In the entries below, find the line with "STEPPER3 pin GND: 5V -> GND" and print exactly every line from there up to and including the line with "MIC1: MAX4466 -> KY-038", with no other lines.

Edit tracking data
========================

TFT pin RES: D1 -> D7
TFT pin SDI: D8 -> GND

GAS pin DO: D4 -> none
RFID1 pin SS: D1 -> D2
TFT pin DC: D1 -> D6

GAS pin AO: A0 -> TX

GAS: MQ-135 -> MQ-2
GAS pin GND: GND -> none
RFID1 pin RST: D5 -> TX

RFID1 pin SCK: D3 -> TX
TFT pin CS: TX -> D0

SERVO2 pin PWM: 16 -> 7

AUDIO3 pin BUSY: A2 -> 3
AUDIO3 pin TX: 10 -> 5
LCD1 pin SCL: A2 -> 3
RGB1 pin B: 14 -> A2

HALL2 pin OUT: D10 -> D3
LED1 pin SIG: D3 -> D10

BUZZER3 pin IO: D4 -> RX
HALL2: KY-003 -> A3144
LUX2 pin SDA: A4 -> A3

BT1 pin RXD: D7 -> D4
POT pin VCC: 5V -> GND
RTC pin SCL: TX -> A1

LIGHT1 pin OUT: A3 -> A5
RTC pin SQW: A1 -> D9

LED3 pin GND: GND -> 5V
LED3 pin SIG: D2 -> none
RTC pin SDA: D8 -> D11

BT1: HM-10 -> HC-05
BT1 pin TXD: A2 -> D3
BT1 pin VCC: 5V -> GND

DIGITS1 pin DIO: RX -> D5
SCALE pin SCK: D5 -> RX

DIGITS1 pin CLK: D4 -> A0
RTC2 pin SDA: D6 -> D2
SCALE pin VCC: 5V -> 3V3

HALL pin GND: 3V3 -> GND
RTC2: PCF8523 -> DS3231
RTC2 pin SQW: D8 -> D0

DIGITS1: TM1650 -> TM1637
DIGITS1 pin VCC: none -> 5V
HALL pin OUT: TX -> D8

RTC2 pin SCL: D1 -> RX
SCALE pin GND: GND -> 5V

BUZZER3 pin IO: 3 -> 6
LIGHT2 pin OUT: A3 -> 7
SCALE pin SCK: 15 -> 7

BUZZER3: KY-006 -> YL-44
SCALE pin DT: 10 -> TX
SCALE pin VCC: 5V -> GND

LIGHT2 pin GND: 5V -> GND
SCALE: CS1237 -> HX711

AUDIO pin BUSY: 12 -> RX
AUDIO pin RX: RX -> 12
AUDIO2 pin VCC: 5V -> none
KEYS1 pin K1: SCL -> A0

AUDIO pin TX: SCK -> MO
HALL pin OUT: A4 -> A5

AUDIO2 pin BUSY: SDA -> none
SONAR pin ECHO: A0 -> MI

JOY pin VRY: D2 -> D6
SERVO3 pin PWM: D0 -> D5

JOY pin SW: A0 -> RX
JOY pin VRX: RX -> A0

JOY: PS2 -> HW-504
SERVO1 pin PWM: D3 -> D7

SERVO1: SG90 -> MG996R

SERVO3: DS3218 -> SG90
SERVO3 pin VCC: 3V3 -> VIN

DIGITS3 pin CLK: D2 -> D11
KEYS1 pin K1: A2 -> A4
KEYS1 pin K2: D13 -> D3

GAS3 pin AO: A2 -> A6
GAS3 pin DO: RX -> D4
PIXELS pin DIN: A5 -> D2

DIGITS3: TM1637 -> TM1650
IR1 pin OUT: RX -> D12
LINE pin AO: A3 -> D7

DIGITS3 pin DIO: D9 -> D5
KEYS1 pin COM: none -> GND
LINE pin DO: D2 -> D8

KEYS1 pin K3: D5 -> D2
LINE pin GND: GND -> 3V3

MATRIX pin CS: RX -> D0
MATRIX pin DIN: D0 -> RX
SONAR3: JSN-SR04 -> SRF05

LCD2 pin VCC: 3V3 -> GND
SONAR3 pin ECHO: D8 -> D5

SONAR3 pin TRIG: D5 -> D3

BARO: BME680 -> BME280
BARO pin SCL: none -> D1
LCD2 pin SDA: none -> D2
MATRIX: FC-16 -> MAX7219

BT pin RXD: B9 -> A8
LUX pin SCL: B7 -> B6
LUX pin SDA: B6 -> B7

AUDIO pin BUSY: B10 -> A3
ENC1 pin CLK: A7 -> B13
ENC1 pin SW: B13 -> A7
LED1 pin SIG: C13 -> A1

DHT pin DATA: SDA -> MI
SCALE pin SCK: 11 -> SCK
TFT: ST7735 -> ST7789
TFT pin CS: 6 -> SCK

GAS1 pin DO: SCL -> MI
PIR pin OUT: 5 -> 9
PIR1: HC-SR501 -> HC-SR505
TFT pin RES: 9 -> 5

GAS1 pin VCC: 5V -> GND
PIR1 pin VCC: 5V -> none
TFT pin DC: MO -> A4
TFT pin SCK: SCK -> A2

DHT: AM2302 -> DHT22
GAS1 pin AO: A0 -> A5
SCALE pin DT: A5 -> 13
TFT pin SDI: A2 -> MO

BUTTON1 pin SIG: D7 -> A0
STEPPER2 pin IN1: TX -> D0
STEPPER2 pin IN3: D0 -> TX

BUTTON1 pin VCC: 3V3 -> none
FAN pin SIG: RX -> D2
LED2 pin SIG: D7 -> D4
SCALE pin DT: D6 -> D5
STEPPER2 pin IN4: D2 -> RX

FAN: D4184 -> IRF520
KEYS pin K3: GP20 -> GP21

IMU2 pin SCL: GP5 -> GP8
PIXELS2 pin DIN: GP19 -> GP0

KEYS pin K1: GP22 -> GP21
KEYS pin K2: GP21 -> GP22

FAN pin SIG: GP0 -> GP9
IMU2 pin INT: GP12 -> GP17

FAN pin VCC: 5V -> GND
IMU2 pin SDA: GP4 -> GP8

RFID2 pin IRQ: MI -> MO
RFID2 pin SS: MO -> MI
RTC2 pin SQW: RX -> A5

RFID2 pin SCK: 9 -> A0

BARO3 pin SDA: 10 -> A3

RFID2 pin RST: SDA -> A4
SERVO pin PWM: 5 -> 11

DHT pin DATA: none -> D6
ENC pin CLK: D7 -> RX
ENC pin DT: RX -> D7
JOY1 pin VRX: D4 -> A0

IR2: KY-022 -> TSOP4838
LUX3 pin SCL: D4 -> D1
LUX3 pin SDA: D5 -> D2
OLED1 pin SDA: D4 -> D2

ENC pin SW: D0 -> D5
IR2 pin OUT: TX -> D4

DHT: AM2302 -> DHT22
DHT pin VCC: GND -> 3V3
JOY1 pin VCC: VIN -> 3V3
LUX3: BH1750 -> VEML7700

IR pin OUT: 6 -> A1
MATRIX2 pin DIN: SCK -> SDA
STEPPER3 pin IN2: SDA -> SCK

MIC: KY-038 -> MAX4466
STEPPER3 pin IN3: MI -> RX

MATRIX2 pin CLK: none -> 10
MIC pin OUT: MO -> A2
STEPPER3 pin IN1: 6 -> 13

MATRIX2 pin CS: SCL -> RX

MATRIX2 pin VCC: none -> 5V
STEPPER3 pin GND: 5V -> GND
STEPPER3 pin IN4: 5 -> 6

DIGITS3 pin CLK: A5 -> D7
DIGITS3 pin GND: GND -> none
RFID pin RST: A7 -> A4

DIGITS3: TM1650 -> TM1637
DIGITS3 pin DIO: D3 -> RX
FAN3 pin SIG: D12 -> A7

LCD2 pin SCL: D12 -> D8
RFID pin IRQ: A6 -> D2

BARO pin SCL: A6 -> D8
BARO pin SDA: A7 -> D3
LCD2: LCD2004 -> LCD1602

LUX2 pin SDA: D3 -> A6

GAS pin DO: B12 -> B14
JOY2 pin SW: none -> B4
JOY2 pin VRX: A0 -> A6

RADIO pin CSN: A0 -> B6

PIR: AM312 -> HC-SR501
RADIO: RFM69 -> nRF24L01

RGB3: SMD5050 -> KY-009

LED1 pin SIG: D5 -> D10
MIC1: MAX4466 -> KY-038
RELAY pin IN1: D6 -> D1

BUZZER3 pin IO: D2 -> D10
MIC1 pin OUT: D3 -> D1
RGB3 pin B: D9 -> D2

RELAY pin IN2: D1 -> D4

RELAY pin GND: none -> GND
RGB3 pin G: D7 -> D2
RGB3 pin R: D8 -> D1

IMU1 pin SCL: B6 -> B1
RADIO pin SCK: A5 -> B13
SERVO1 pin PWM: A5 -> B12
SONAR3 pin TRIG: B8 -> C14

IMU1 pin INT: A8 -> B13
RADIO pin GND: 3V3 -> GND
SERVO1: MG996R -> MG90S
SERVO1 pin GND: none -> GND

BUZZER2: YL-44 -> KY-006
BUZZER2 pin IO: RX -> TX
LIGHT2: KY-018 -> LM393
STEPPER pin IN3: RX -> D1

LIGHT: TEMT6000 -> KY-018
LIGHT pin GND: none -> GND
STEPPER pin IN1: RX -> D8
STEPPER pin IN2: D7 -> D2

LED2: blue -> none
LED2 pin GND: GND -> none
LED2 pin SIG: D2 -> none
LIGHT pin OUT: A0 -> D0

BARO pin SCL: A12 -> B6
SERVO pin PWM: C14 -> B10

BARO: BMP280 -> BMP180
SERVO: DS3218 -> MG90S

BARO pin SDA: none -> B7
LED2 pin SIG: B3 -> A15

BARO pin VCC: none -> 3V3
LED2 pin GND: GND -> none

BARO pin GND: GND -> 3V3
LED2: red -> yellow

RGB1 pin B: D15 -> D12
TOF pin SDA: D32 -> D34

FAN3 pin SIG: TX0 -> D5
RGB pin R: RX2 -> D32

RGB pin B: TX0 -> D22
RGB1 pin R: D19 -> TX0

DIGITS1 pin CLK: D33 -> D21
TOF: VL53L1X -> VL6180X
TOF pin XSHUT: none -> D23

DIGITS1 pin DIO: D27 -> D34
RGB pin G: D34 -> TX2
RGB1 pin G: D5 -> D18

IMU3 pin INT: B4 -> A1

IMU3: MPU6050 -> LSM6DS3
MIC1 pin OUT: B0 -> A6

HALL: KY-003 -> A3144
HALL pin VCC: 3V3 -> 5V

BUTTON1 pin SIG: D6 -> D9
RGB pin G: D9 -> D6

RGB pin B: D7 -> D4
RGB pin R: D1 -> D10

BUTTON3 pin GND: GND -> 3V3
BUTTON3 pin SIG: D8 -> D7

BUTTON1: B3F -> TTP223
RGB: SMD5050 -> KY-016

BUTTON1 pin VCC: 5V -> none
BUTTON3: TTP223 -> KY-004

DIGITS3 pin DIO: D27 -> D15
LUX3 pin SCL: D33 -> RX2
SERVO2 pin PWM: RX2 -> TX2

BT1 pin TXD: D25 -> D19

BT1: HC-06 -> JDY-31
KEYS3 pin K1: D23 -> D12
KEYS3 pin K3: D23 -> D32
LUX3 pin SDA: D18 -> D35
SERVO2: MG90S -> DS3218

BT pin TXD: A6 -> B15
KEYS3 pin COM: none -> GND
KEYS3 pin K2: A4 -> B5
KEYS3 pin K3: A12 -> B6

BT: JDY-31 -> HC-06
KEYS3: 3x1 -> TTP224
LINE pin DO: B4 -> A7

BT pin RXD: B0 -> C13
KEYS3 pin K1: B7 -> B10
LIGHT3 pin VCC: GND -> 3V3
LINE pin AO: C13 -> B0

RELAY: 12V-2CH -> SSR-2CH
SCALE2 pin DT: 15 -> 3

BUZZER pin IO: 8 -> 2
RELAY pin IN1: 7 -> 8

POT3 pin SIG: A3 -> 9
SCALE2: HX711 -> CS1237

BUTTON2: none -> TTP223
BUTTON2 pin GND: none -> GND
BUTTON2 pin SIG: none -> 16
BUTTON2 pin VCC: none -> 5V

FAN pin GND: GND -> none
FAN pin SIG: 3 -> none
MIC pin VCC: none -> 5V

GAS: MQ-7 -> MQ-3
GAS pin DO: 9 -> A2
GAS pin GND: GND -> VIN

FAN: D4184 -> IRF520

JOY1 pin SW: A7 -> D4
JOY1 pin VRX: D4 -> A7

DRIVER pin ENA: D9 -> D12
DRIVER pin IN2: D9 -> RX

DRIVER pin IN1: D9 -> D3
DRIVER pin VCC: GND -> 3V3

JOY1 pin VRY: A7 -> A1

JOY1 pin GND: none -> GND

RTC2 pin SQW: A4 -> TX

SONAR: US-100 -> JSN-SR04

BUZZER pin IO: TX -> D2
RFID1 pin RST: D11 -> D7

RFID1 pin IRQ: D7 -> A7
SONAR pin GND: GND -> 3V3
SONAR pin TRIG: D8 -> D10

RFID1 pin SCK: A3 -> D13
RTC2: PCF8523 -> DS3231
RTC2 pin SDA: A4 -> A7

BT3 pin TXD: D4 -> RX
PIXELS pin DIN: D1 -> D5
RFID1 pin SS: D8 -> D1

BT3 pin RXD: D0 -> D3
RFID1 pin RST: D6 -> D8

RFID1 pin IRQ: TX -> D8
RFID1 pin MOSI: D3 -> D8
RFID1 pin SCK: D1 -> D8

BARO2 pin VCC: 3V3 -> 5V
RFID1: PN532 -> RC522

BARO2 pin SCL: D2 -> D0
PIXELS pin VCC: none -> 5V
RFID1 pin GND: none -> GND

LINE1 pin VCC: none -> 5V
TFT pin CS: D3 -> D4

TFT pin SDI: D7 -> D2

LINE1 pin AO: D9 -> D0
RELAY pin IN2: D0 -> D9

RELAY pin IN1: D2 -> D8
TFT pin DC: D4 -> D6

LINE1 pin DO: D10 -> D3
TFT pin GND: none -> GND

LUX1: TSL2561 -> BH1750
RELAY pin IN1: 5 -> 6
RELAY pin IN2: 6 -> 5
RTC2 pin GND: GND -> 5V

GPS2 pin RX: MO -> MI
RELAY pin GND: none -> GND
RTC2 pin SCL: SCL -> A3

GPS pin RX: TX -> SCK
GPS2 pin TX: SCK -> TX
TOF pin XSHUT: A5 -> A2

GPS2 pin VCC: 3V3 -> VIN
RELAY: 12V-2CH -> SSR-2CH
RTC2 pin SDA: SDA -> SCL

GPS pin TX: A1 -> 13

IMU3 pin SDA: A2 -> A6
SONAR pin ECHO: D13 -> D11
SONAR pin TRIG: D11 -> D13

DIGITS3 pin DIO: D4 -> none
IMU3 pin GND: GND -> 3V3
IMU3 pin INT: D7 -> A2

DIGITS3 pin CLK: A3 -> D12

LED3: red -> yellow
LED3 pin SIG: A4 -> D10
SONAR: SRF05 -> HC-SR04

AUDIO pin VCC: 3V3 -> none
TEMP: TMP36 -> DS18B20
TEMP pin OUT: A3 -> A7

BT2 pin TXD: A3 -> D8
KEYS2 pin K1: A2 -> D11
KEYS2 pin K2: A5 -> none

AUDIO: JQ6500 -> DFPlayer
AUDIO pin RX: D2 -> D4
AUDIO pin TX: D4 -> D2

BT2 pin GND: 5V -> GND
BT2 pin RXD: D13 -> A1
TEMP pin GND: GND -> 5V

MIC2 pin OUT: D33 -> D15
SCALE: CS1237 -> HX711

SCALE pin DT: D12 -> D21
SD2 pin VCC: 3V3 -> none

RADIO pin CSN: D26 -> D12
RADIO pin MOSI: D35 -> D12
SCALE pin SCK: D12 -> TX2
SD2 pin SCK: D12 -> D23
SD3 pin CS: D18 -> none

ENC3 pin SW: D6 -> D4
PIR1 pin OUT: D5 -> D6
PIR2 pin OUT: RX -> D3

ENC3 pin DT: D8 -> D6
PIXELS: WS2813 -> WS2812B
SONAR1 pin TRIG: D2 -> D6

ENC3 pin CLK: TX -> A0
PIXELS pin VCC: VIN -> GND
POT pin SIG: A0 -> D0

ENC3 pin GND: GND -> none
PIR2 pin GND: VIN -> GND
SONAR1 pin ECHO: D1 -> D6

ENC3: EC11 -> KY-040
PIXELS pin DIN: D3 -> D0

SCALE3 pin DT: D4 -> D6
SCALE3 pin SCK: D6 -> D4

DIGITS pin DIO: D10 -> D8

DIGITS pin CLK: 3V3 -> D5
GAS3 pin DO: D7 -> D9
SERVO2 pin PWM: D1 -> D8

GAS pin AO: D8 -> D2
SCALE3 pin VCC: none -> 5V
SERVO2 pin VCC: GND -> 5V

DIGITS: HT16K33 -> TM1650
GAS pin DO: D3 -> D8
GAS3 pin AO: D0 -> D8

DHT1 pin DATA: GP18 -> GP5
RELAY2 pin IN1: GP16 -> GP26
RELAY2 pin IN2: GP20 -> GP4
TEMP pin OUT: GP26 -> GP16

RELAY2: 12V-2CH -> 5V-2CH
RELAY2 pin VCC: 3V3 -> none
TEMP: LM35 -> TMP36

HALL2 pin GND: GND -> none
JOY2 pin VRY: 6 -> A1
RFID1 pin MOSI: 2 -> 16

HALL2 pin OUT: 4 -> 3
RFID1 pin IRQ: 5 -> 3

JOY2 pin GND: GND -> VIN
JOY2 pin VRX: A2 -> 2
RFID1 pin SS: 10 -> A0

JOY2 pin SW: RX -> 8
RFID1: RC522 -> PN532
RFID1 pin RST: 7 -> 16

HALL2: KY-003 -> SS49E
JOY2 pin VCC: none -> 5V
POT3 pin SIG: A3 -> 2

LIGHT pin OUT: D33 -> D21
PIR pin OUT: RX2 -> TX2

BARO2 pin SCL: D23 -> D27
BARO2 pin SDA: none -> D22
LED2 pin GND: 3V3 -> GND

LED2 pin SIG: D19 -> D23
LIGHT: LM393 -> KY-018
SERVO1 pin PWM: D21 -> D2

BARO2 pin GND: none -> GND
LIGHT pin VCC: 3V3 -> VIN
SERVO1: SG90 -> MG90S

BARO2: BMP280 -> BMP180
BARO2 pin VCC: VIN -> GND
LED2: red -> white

========================

EXPECTED ANSWER >>
STEPPER3 pin GND: 5V -> GND
STEPPER3 pin IN4: 5 -> 6

DIGITS3 pin CLK: A5 -> D7
DIGITS3 pin GND: GND -> none
RFID pin RST: A7 -> A4

DIGITS3: TM1650 -> TM1637
DIGITS3 pin DIO: D3 -> RX
FAN3 pin SIG: D12 -> A7

LCD2 pin SCL: D12 -> D8
RFID pin IRQ: A6 -> D2

BARO pin SCL: A6 -> D8
BARO pin SDA: A7 -> D3
LCD2: LCD2004 -> LCD1602

LUX2 pin SDA: D3 -> A6

GAS pin DO: B12 -> B14
JOY2 pin SW: none -> B4
JOY2 pin VRX: A0 -> A6

RADIO pin CSN: A0 -> B6

PIR: AM312 -> HC-SR501
RADIO: RFM69 -> nRF24L01

RGB3: SMD5050 -> KY-009

LED1 pin SIG: D5 -> D10
MIC1: MAX4466 -> KY-038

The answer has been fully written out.